TASK INSTRUCTIONS>
Pull out each line in the listing below that contains the string "kern", and copy those lines in the order they appear.

SUPPLIED DATA>
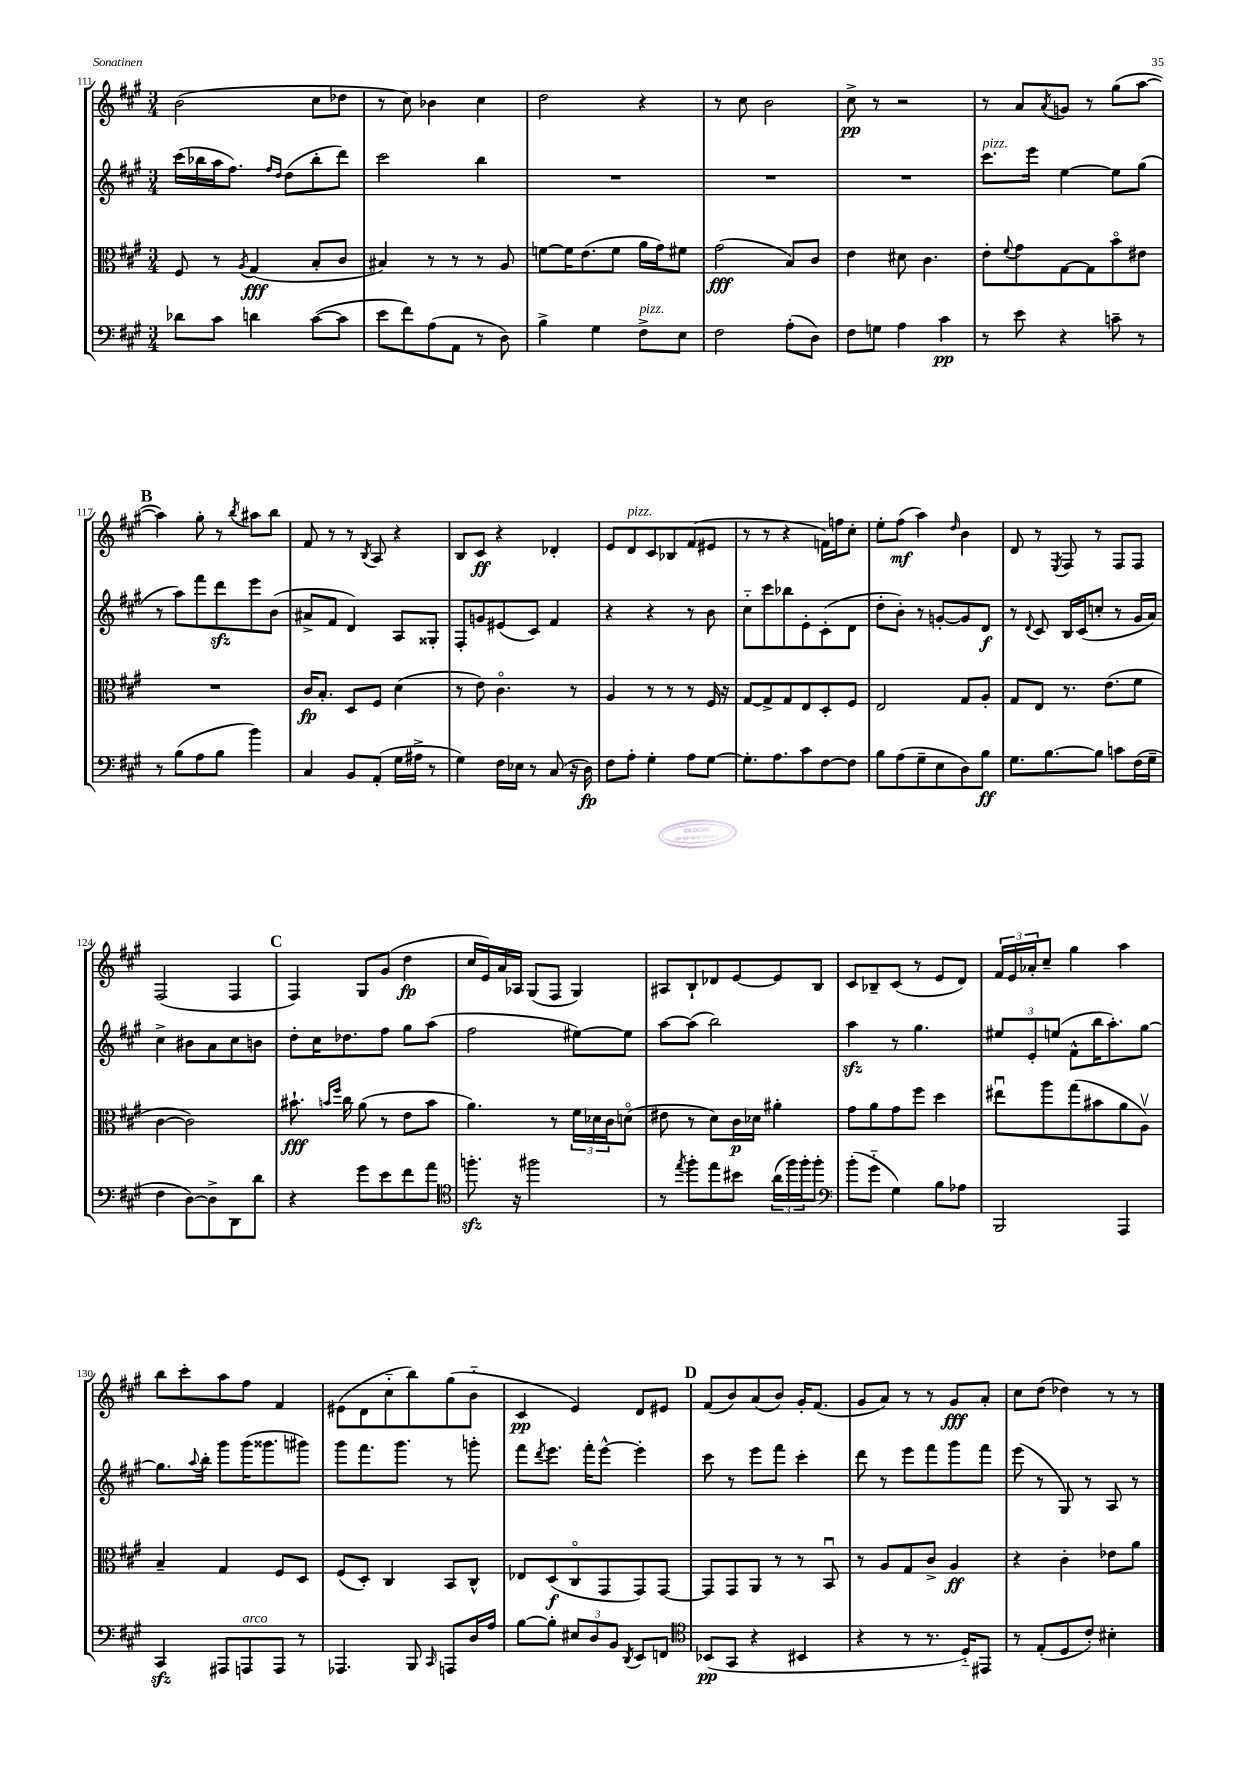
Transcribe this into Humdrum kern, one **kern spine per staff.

**kern	**kern	**kern	**kern
*staff4	*staff3	*staff2	*staff1
*clefF4	*clefC3	*clefG2	*clefG2
*k[f#c#g#]	*k[f#c#g#]	*k[f#c#g#]	*k[f#c#g#]
*M3/4	*M3/4	*M3/4	*M3/4
8d-	8F#	(16ccc#	(2b
.	.	16bb-	.
8c#	8r	16aa	.
.	.	8.ff#)	.
.	8qA	.	.
4d	(4G#	.	.
.	.	16qqff#	.
.	.	16qqdd	.
.	.	(8dd	.
([8c#	8B'	8bb-'	8cc#
8c#]	8c#	8ddd)	8dd-
=	=	=	=
8e	4B#)	2ccc#	8r
8f#)	.	.	8cc#)
(8A	8r	.	4b-
8AA	8r	.	.
8r	8r	4bb	4cc#
8D)	8A	.	.
=	=	=	=
4B^	[8f	2.r	2dd
.	16f]	.	.
.	(8.e	.	.
4G#	.	.	.
.	8f	.	.
8F#^	16a	.	4r
.	16g#)	.	.
8E	8f#	.	.
=	=	=	=
2F#	(2g#	2.r	8r
.	.	.	8cc#
.	.	.	2b
(8A'	8B)	.	.
8D)	8c#	.	.
=	=	=	=
8F#	4e	2.r	8cc#^
8G	.	.	8r
4A	8d#	.	2r
.	4.c#	.	.
4c#	.	.	.
=	=	=	=
8r	8e'	8.ccc#	8r
.	8qqf#	.	.
8e	8g#	.	8a
.	.	16eee	.
.	.	.	8qa
4r	[8G#	[4ee	8g
.	8G#]	.	8r
8c~	8bo	8ee]	(8gg#
8r	8e#	(8gg#	[8aa
=	=	=	=
8r	2.r	8r	4aa])
(8B	.	8aa)	.
8A	.	8fff#	8gg#'
8B	.	8ddd	8r
.	.	.	8qbb
4b)	.	8eee	8aa#
.	.	(8b	8bb
=	=	=	=
4C#	16c#	8a#^	8f#
.	8.B'	.	.
.	.	8f#	8r
8BB	8D	4d)	8r
.	.	.	8qB
(8AA'	8F#	.	8A
16G#	(4d	8A	4r
16A#^	.	.	.
8r	.	8G##'	.
=	=	=	=
4G#)	8r	8F#'	8B
.	8e)	8g	8c#
16F#	4.c#o	(8e#	4r
16E-	.	.	.
8r	.	8c#)	.
(8C#	.	4f#	4d-'
16r	8r	.	.
16D)	.	.	.
=	=	=	=
8F#	4A	4r	8e
8A'	.	.	8d
4G#'	8r	4r	8c#
.	8r	.	8B-
8A	8r	8r	(8f#
[8G#	16F#	8b	8e#
.	16r	.	.
=	=	=	=
8.G#']	[8G#	8cc#'~	8r
.	8G#^]	8ccc#	8r
8.A	.	.	.
.	8G#	8bb-	4r
8c#	8E	8e'	.
[8F#	8D'	(8c#'	16f)
.	.	.	16ff
8F#]	8F#	8d	8cc#'
=	=	=	=
8B	2E	8dd'	8ee'
(8A	.	8b')	(8ff#
8G#~	.	8r	4aa)
8E	.	[8g'	.
.	.	.	16qqdd
8D)	8G#	8g]	4b
8B	8A'	8d	.
=	=	=	=
8.G#	8G#	8r	8d
.	.	8qqd	.
.	8E	8c#	8r
[8.B	.	.	.
.	.	.	8qE
.	8.r	16B	8F#
.	.	(16c#	.
8B]	.	8cc'	8r
.	(8.e	.	.
8c	.	8r	8F#
(16F#	8f#	16g#	8F#
16G#~	.	16a)	.
=	=	=	=
4F#	[4c#	4cc#^	(2F#
[8D)	2c#])	8b#	.
8D^]	.	8a	.
8DD	.	8cc#	4F#
8d	.	8b	.
=	=	=	=
4r	8.b#`	8dd'	4F#)
.	.	16cc#	.
.	16qqb	.	.
.	16qqff#	.	.
.	16cc#	8.dd-	.
8g#	(8a	.	8G#
8e	8r	8ff#	(8g#
8f#	8e	8gg#	4dd
8a	8b	(8aa	.
=	=	=	=
*clefC4	*	*	*
8.ff'	4.a)	2ff#	16cc#
.	.	.	16e)
.	.	.	16a
16r	.	.	16A-
2ff#	.	.	(8G#
.	8r	.	8F#
.	24f#	[8ee#)	4G#)
.	24d-	.	.
.	24c#	.	.
.	(8do	8ee#]	.
=	=	=	=
8r	8e#	[8aa	8A#
8qee	.	.	.
8ff#'	8r	(8aa]	8B`
8ee	8d)	2bb)	8d-
8b#	16c#	.	[8e
.	16d-	.	.
(24a	4a#'	.	8e]
24ff#)	.	.	.
24ff#'	.	.	.
8ff#'	.	.	8B
=	=	=	=
*clefF4	*	*	*
(8b'	8g#	4aa	8c#
8g#'~	8a	.	8B-~
4G#)	8g#	8r	(8c#
.	8ff#	4.gg#	8r
8B	4dd	.	8e
8A-	.	.	8d)
=	=	=	=
2BBB	8ee#u	12ee#	24f#
.	.	.	24e
.	.	12e'	24a-'
.	8aa	.	8cc#~
.	.	(12ee	.
.	(8gg#	8f#^^	4gg#
.	8b#	16bb	.
.	.	8.aa')	.
4AAA	8a	.	4aa
.	8Av)	[8gg#	.
=	=	=	=
4CC#	4B~	8.gg#]	8bb
.	.	.	8ccc#'
.	.	8qqaa	.
.	.	16bb'	.
8AAA#	4G#	8ggg#	8aa
8AAA	.	(16ggg#	8ff#
.	.	8.ggg##	.
8AAA	8F#	.	4f#
8r	8D	8ggg#)	.
=	=	=	=
4.AAA-	(8F#	8ggg#	(8e#
.	8D')	8.fff#	8d
.	4C#	.	8cc#'~
.	.	8.ggg#	.
8BBB	.	.	8bb)
16qqCC#	.	.	.
8AAA	8BB	8r	(8gg#
16D	8C#^^	8ggg'	8b'~
16A	.	.	.
=	=	=	=
[8B	8E-	8fff#	4c#
.	.	8qddd	.
8B']	(8D	8.eee	.
12E#	8C#o	.	4e)
.	.	16fff#'	.
12D	.	.	.
.	8GG#	[8eee^^	.
12BB	.	.	.
8qDD	.	.	.
8EE	8GG#)	4eee']	8d
8FF	[8GG#	.	8e#
=	=	=	=
*clefC4	*	*	*
(8BB-	8GG#]	8ccc#	(8f#
8GG#	8GG#	8r	8b)
4r	8AA	8eee	(8a
.	8r	8fff#	8b)
4BB#	8r	4ccc#'	16g#'
.	.	.	(8.f#
.	8BBu	.	.
=	=	=	=
4r	8r	8ddd	8g#
.	8A	8r	8a)
8r	8G#	8eee	8r
8.r	8c#^	8fff#	8r
.	4A	8ggg#	8g#
16D'~)	.	.	.
8EE#	.	8fff#	8a'
=	=	=	=
8r	4r	(8eee	8cc#
(8E'	.	8r	(8dd
8D	4c#'	8G#)	4dd-)
8c#')	.	8r	.
4B#'	8e-	8A	8r
.	8a	8r	8r
==	==	==	==
*-	*-	*-	*-
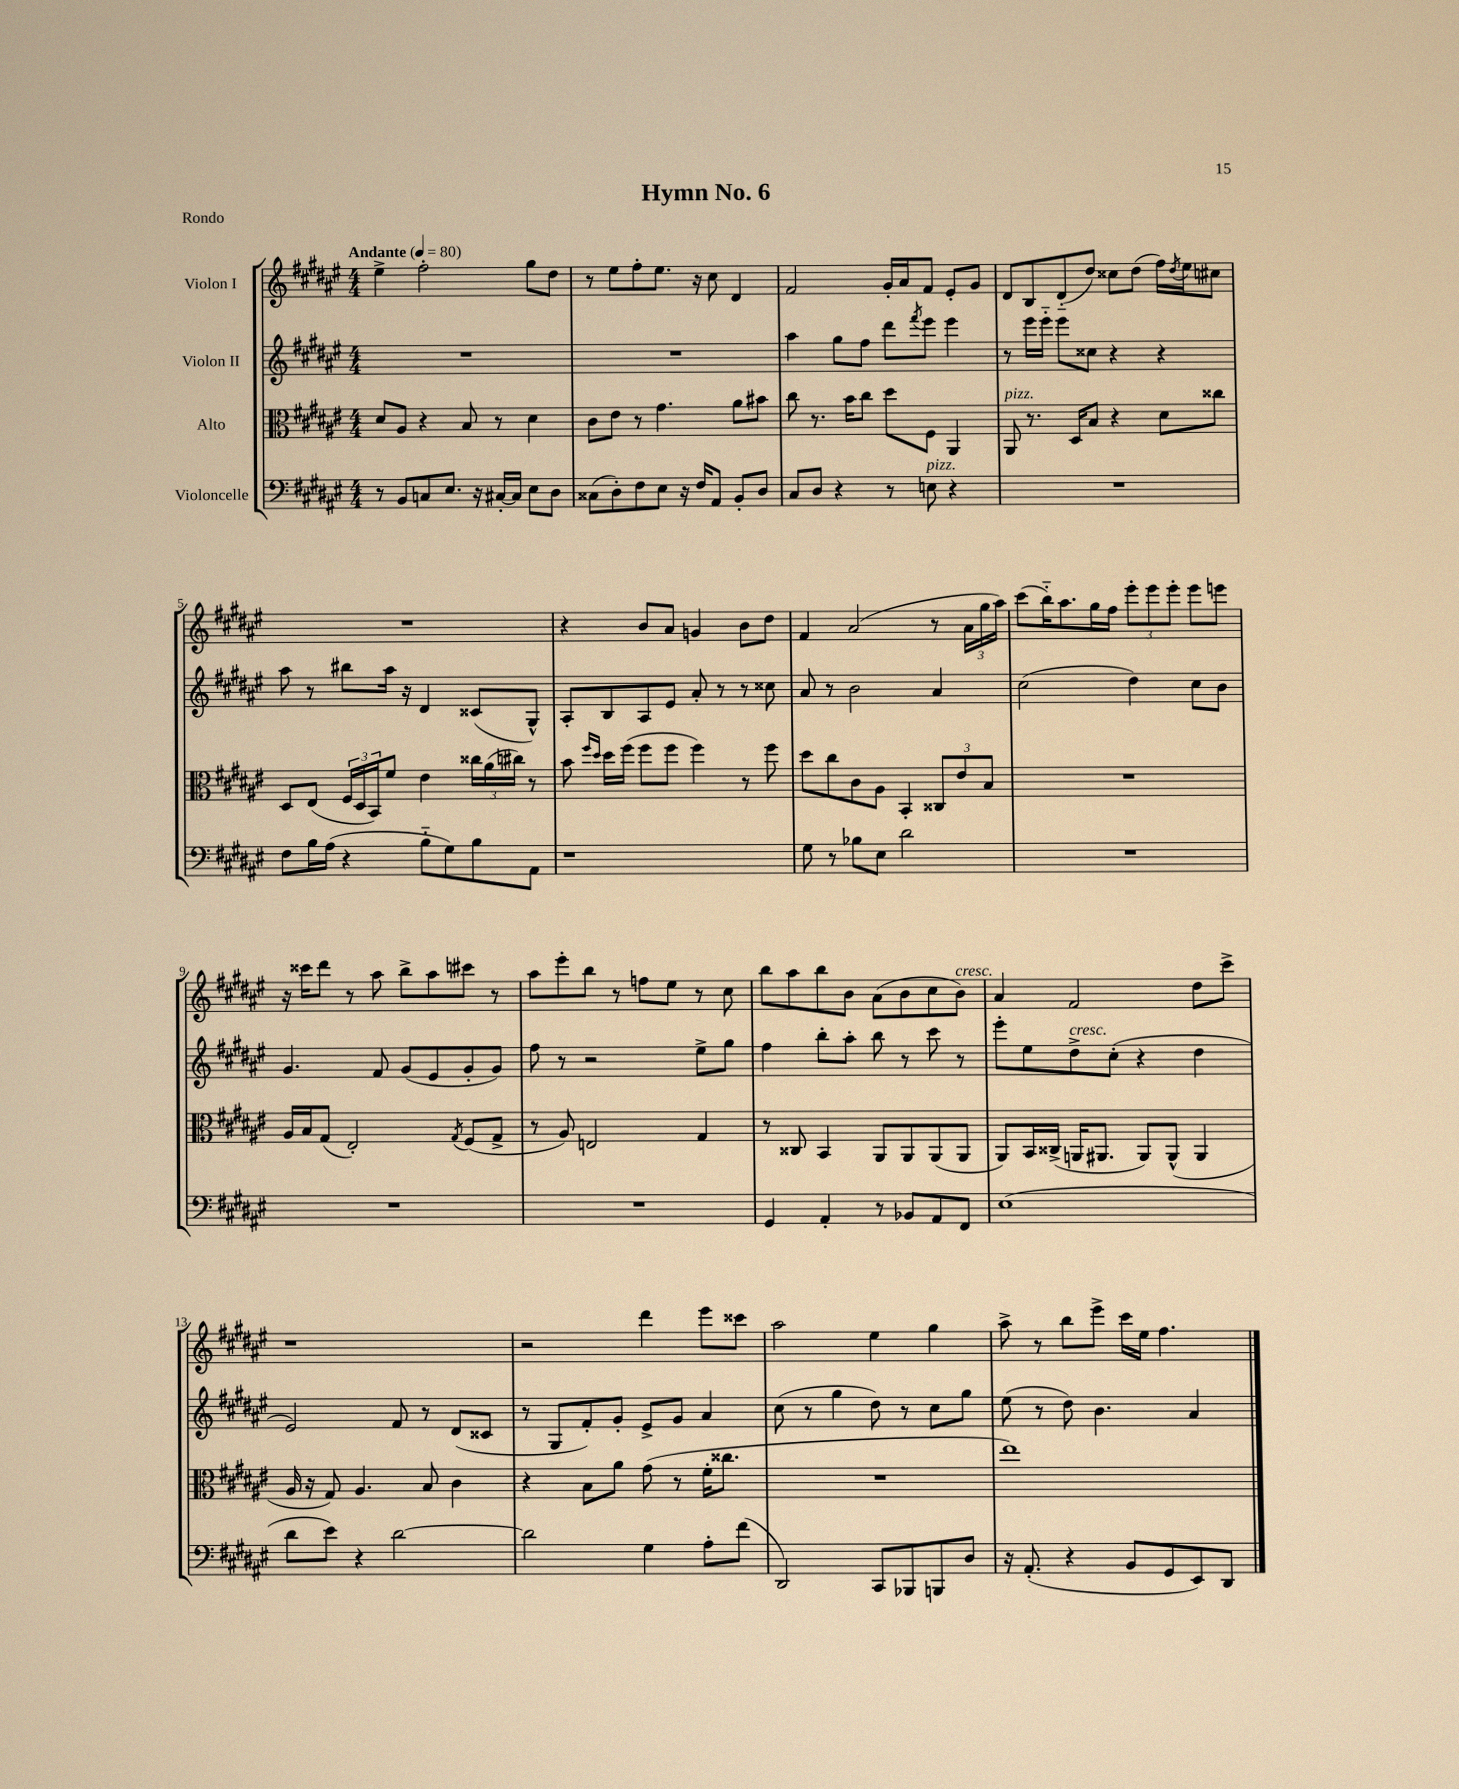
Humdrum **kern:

**kern	**kern	**kern	**kern
*staff4	*staff3	*staff2	*staff1
*clefF4	*clefC3	*clefG2	*clefG2
*k[f#c#g#d#a#e#]	*k[f#c#g#d#a#e#]	*k[f#c#g#d#a#e#]	*k[f#c#g#d#a#e#]
*M4/4	*M4/4	*M4/4	*M4/4
*MM80	*MM80	*MM80	*MM80
8r	8d#	1r	4ee#^
8BB	8A#	.	.
8C	4r	.	2ff#'
8.E#	.	.	.
.	8B	.	.
16r	.	.	.
[16C#'	8r	.	.
16C#]	.	.	.
8E#	4d#	.	8gg#
8D#	.	.	8dd#
=	=	=	=
(8C##	8c#	1r	8r
8D#')	8e#	.	8ee#
8F#	8r	.	8ff#'
8E#	4.g#	.	8.ee#
16r	.	.	.
16F#	.	.	16r
8AA#	.	.	8cc#
8BB'	8a#	.	4d#
8D#	8b#	.	.
=	=	=	=
8C#	8cc#	4aa#	2f#
8D#	8.r	.	.
4r	.	8gg#	.
.	16b	.	.
.	8cc#	8ff#	.
8r	8dd#	8ddd#	16g#'
.	.	.	16a#
.	.	8qfff#	.
8E	8F#	8eee#	8f#
4r	4AA#	4eee#	8e#'
.	.	.	8g#
=	=	=	=
1r	8AA#	8r	8d#
.	8.r	16eee#	8B
.	.	16eee#'~	.
.	.	8eee#	(8d#'~
.	16D#	.	.
.	8B	8cc##	8dd#)
.	4r	4r	8cc##
.	.	.	(8dd#
.	8d#	4r	16ff#)
.	.	.	8qdd#
.	.	.	16ee#
.	8cc##	.	8cc#
=	=	=	=
8F#	8D#	8aa#	1r
16B	(8E#	8r	.
(16A#	.	.	.
4r	24F#	8bb#	.
.	24D#	.	.
.	24BB)	.	.
.	8f#	16aa#	.
.	.	16r	.
8B'~	4e#	4d#	.
8G#)	.	.	.
8B	24cc##	(8c##	.
.	(24a#	.	.
.	24cc#)	.	.
8AA#	8r	8G#^^)	.
=	=	=	=
1r	8b	8A#'	4r
.	16qqff#	.	.
.	16qqdd#	.	.
.	16dd#	8B	.
.	(16ff#	.	.
.	8ff#	8A#	8b
.	8ff#	8e#	8a#
.	4ff#)	8a#'	4g
.	.	8r	.
.	8r	8r	8b
.	8ff#	8cc##	8dd#
=	=	=	=
8G#	8dd#	8a#	4f#
8r	8cc#	8r	.
8B-	8c#	2b	(2a#
8E#	8A#	.	.
2d#	4BB'	.	.
.	12C##	4a#	8r
.	12e#	.	.
.	.	.	24a#
.	12B	.	24gg#
.	.	.	24aa#)
=	=	=	=
1r	1r	(2cc#	(8ccc#
.	.	.	16bb'~)
.	.	.	8.aa#
.	.	.	16gg#
.	.	.	16ff#
.	.	4dd#)	12eee#'
.	.	.	12eee#
.	.	.	12eee#'
.	.	8cc#	8eee#
.	.	8b	8eee
=	=	=	=
1r	16A#	4.g#	16r
.	16B	.	16ccc##
.	(8G#	.	8ddd#
.	2E#')	.	8r
.	.	8f#	8aa#
.	.	(8g#	8bb^
.	.	8e#	8aa#
.	8qG#	.	.
.	(8F#	8g#'	8ccc#
.	8G#^	8g#)	8r
=	=	=	=
1r	8r	8ff#	8aa#
.	8A#)	8r	8eee#'
.	2E	2r	8bb
.	.	.	8r
.	.	.	8ff
.	.	.	8ee#
.	4G#	8ee#^	8r
.	.	8gg#	8cc#
=	=	=	=
4GG#	8r	4ff#	8bb
.	8C##	.	8aa#
4AA#'	4BB	8bb'	8bb
.	.	8aa#'	8b
8r	8AA#	8bb	(8a#
8BB-	8AA#	8r	8b
8AA#	(8AA#	8ccc#	8cc#
8FF#	8AA#	8r	8b)
=	=	=	=
(1E#	8AA#)	8eee#'	4a#
.	16BB	8ee#	.
.	(16C##^	.	.
.	16AA	8dd#^	2f#
.	8.AA#	.	.
.	.	(8cc#'	.
.	8AA#)	4r	.
.	(8AA#^^	.	.
.	4AA#	4dd#	8dd#
.	.	.	8ccc#^
=	=	=	=
8d#	16A#	2e#)	1r
.	16r	.	.
8e#)	8G#)	.	.
4r	4.A#	.	.
[2d#	.	8f#	.
.	8B	8r	.
.	4c#	(8d#	.
.	.	8c##	.
=	=	=	=
2d#]	4r	8r	2r
.	.	8G#	.
.	8B	8f#')	.
.	8a#	8g#'	.
4G#	(8g#	8e#^	4ddd#
.	8r	8g#	.
8A#'	16f#'	4a#	8eee#
.	8.cc##	.	.
(8f#	.	.	8ccc##
=	=	=	=
2DD#)	1r	(8cc#	2aa#
.	.	8r	.
.	.	4gg#	.
8CC#	.	8dd#)	4ee#
8BBB-	.	8r	.
8BBB	.	8cc#	4gg#
8D#	.	8gg#	.
=	=	=	=
16r	1ee#)	(8ee#	8aa#^
(8.AA#'	.	.	.
.	.	8r	8r
4r	.	8dd#)	8bb
.	.	4.b	8eee#^
8BB	.	.	16ccc#
.	.	.	16ee#
8GG#	.	.	4.ff#
8EE#)	.	4a#	.
8DD#	.	.	.
==	==	==	==
*-	*-	*-	*-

RESULT FOR THIS EXERCISE>
Transcribe this into Humdrum kern, one **kern spine per staff.
**kern	**kern	**kern	**kern
Humdrum **kern:
**kern	**kern	**kern	**kern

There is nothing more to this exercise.